INSTRUCTIONS TO FOLLOW
Reproduce the listing word for word. Skip any image.

+--

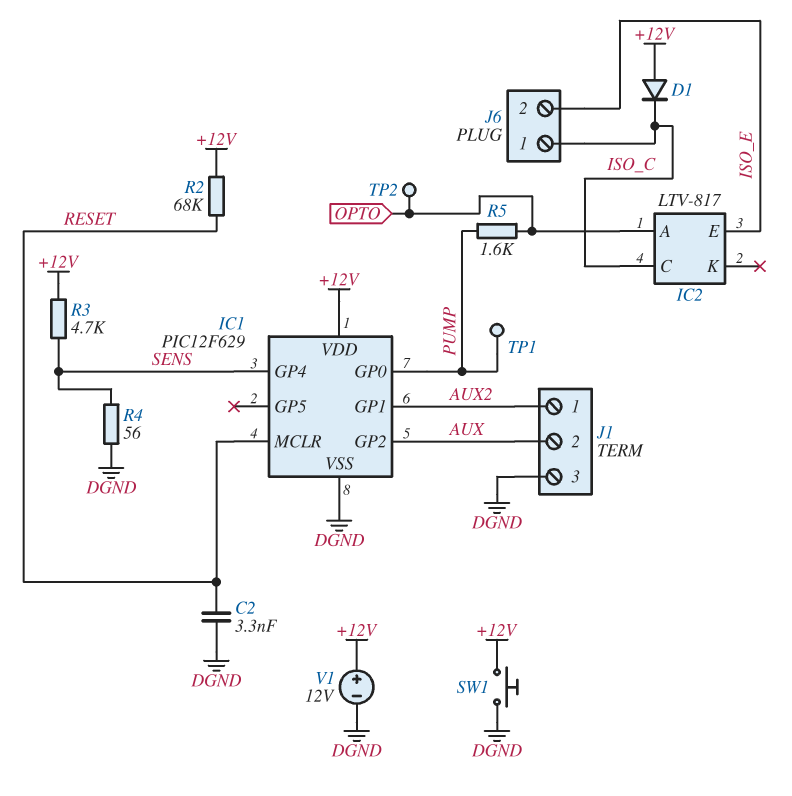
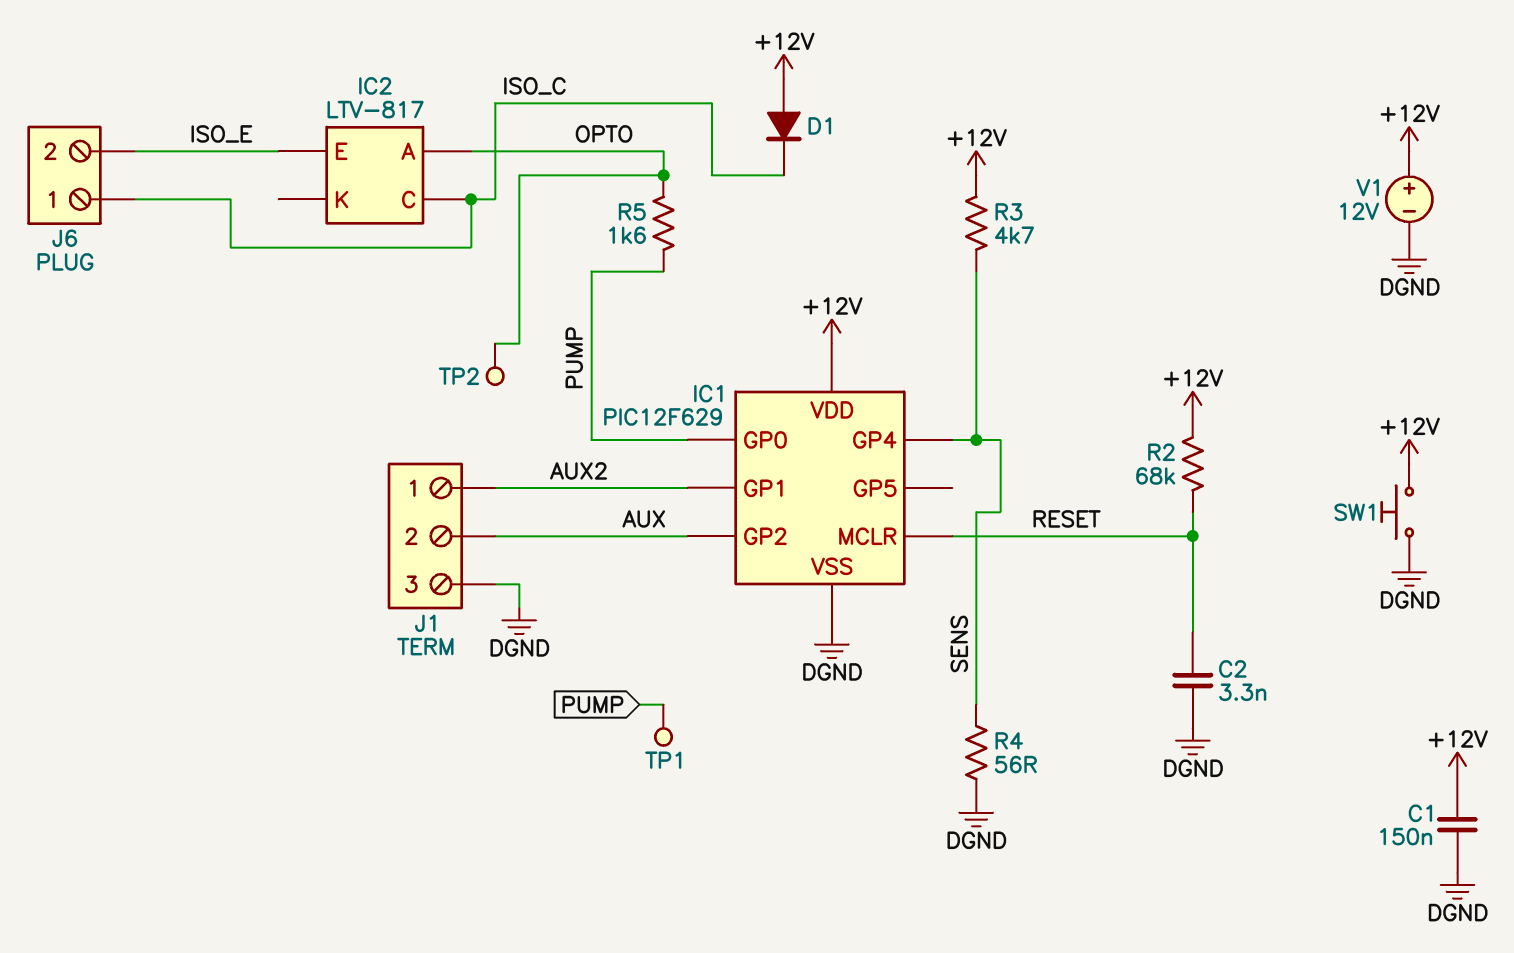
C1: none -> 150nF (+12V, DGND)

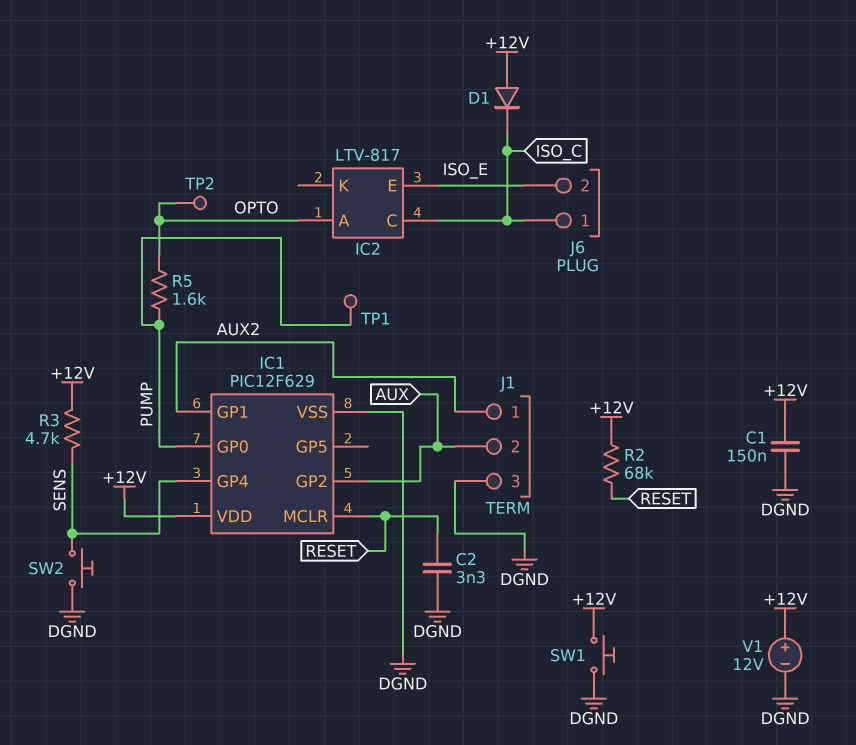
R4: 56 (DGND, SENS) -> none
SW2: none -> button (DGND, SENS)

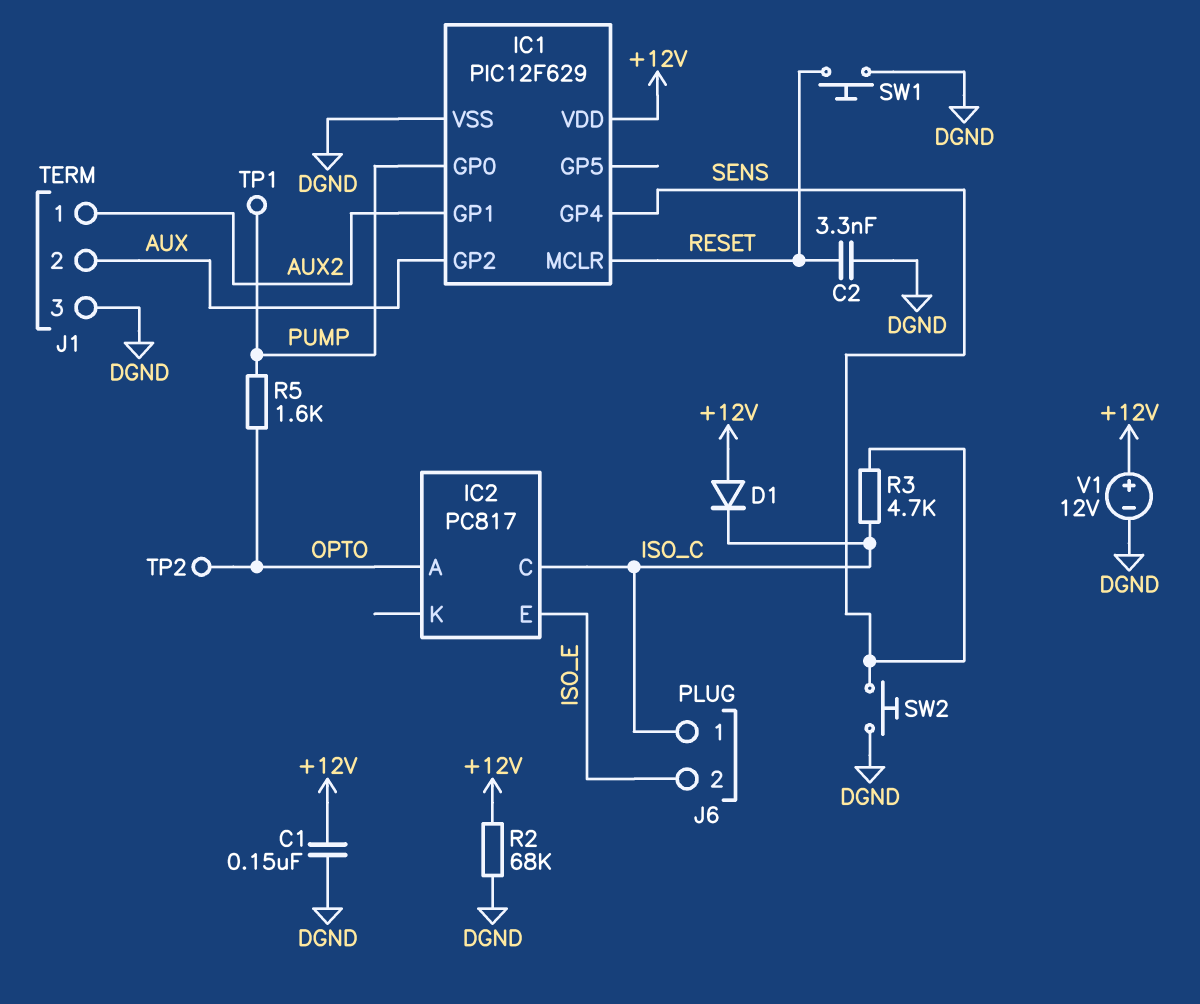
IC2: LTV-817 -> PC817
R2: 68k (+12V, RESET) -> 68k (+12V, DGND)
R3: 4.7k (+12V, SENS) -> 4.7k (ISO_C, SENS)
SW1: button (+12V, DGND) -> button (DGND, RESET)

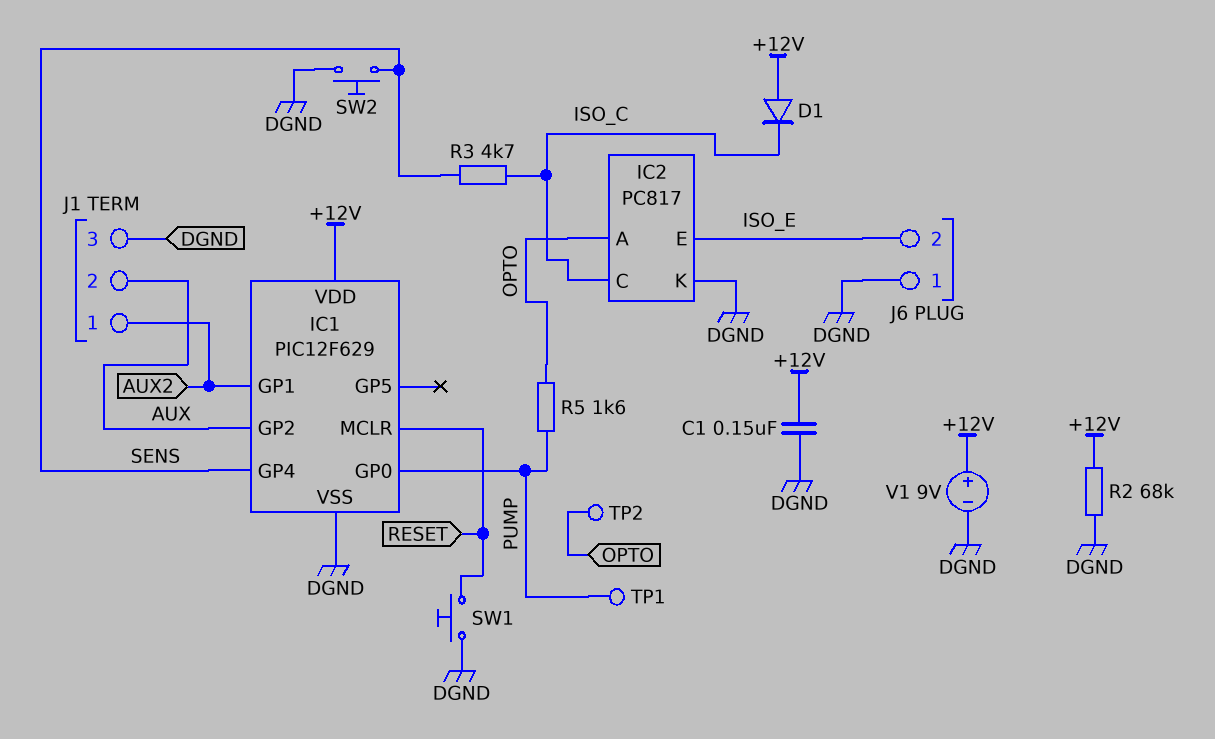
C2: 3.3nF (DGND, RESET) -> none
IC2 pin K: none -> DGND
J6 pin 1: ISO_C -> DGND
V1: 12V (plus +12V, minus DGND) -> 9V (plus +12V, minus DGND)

+--

OUTPUT OF THE EXERCISE
C1: none -> 150nF (+12V, DGND)

R4: 56 (DGND, SENS) -> none
SW2: none -> button (DGND, SENS)

IC2: LTV-817 -> PC817
R2: 68k (+12V, RESET) -> 68k (+12V, DGND)
R3: 4.7k (+12V, SENS) -> 4.7k (ISO_C, SENS)
SW1: button (+12V, DGND) -> button (DGND, RESET)

C2: 3.3nF (DGND, RESET) -> none
IC2 pin K: none -> DGND
J6 pin 1: ISO_C -> DGND
V1: 12V (plus +12V, minus DGND) -> 9V (plus +12V, minus DGND)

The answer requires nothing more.